#### Exercise aim
Look for the word "pentagon". Copy every line of the listing where it occurs.

#### Listed entries
▽

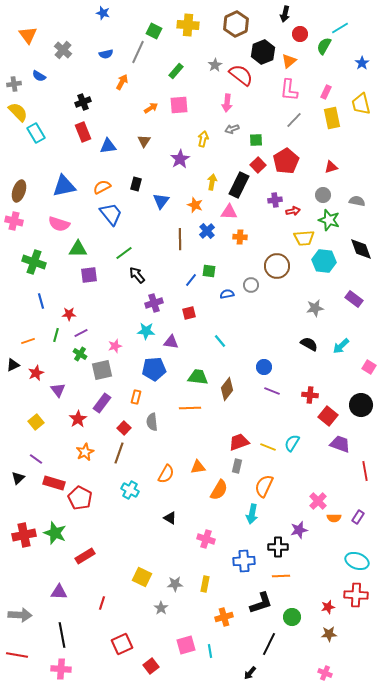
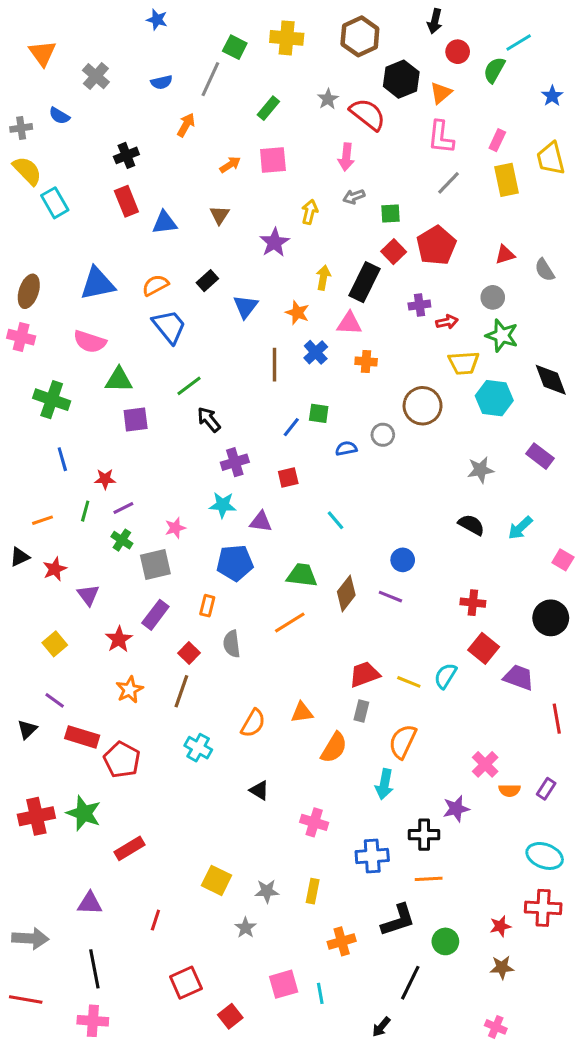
black rectangle: (136, 184) -> (207, 281), turned 32
gray semicircle: (357, 201) -> (545, 270), moved, turned -133
purple line: (272, 391) -> (390, 597), moved
orange line: (190, 408) -> (290, 622), turned -30
red square: (328, 416) -> (484, 648), moved

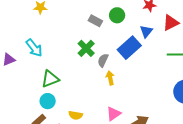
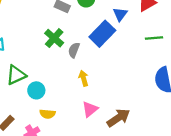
yellow arrow: (110, 78) -> (83, 78), moved
cyan circle: (48, 101) -> (36, 90), moved

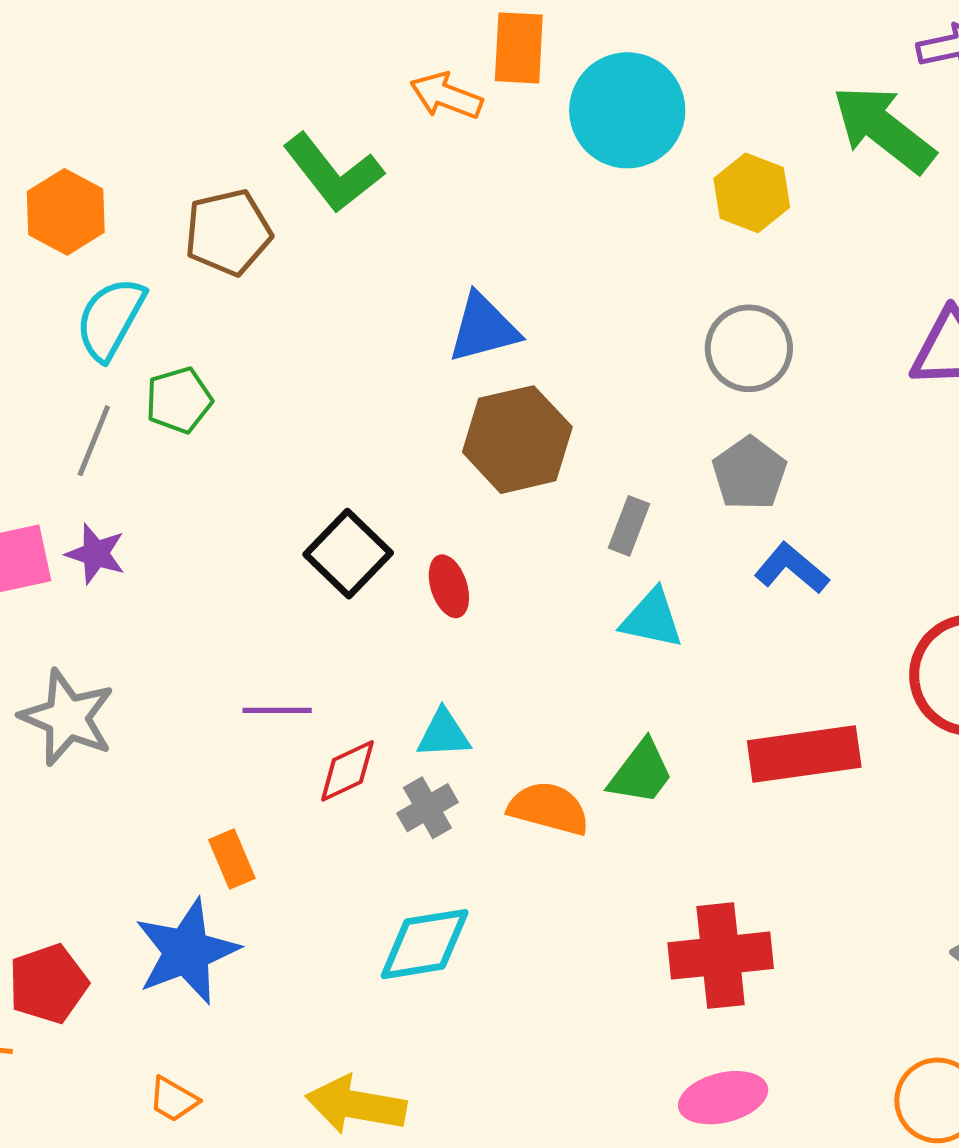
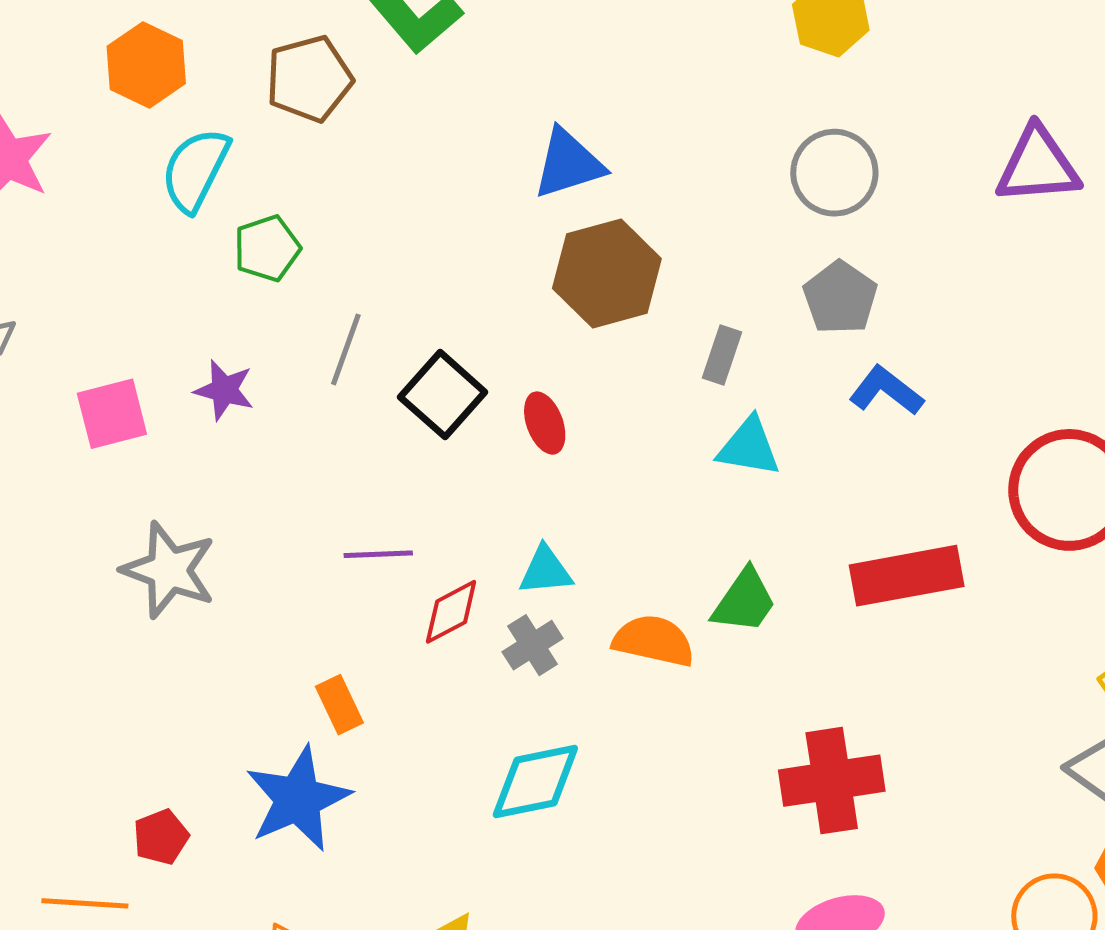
gray line: (94, 441) -> (346, 349), moved
purple star: (96, 554) -> (224, 390), moved
red pentagon: (48, 984) -> (161, 837), size x0.7

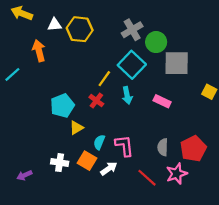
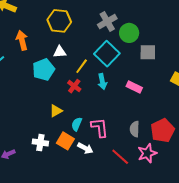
white triangle: (54, 25) -> (60, 52), moved
gray square: (177, 63) -> (148, 52), size x0.7
cyan pentagon: (62, 106) -> (44, 70), moved
white arrow: (109, 169) -> (85, 148), turned 63

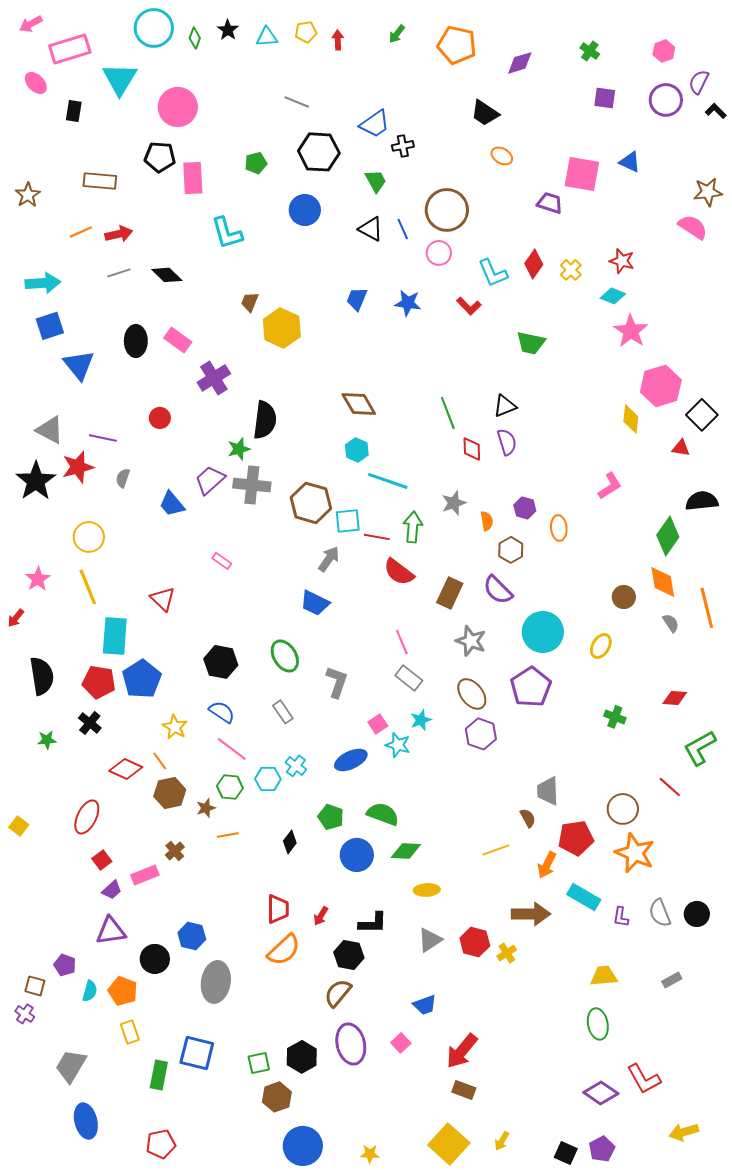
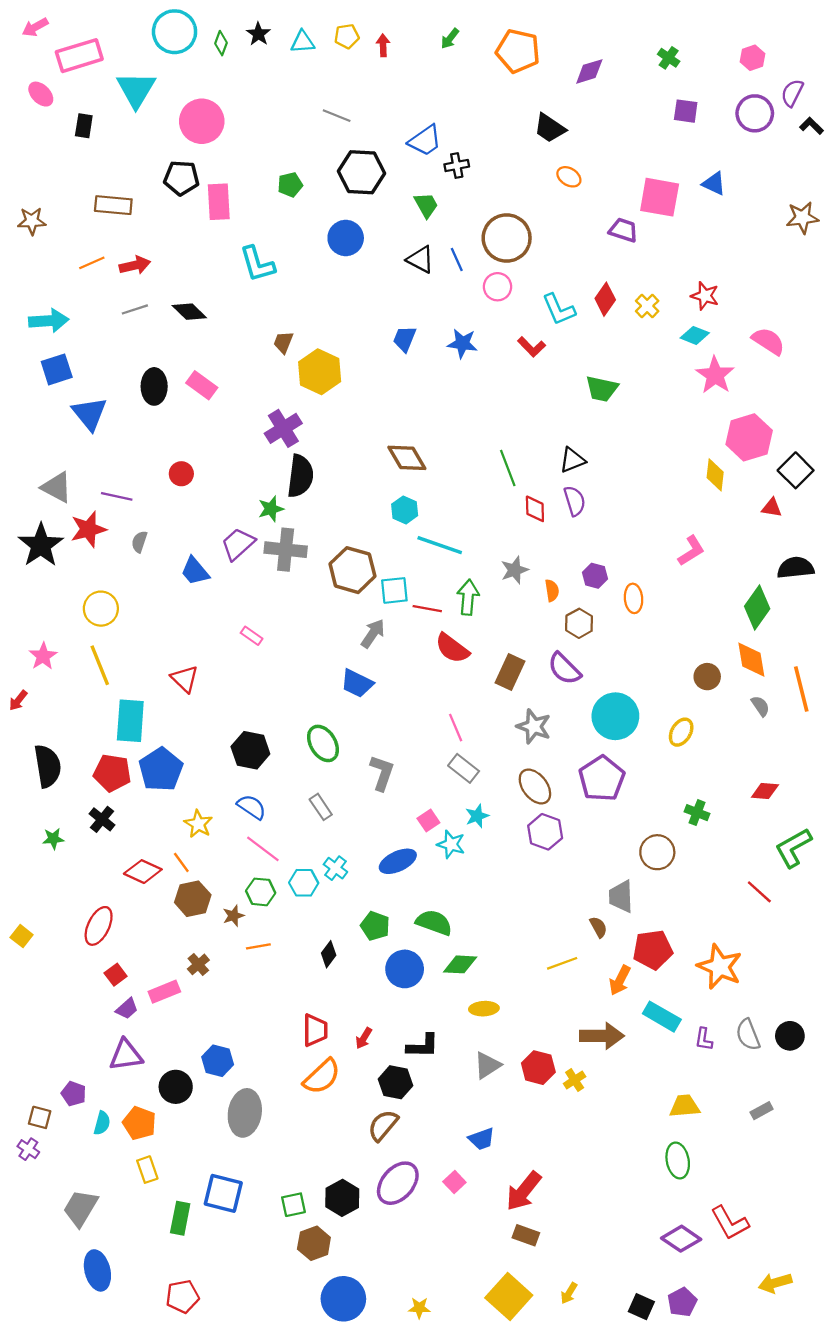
brown star: (28, 195) -> (32, 221), turned 30
pink semicircle: (693, 227) -> (768, 341), moved
purple cross: (214, 378) -> (283, 428), moved
brown circle: (623, 809) -> (657, 852), moved
purple ellipse: (351, 1044) -> (398, 1183), turned 54

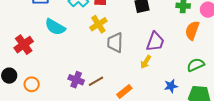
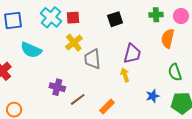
yellow arrow: (146, 62) -> (125, 75), turned 136
green semicircle: (196, 65) -> (175, 72), turned -78
purple cross: (76, 80) -> (57, 87), moved

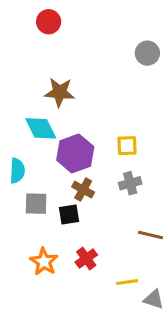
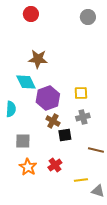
gray circle: (147, 53) -> (88, 17), moved
gray square: (36, 204) -> (23, 141), moved
black square: (69, 215) -> (65, 135), moved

△

#### Solution to this exercise
red pentagon: (48, 984) -> (161, 837), size x0.7
cyan pentagon: (62, 106) -> (44, 70), moved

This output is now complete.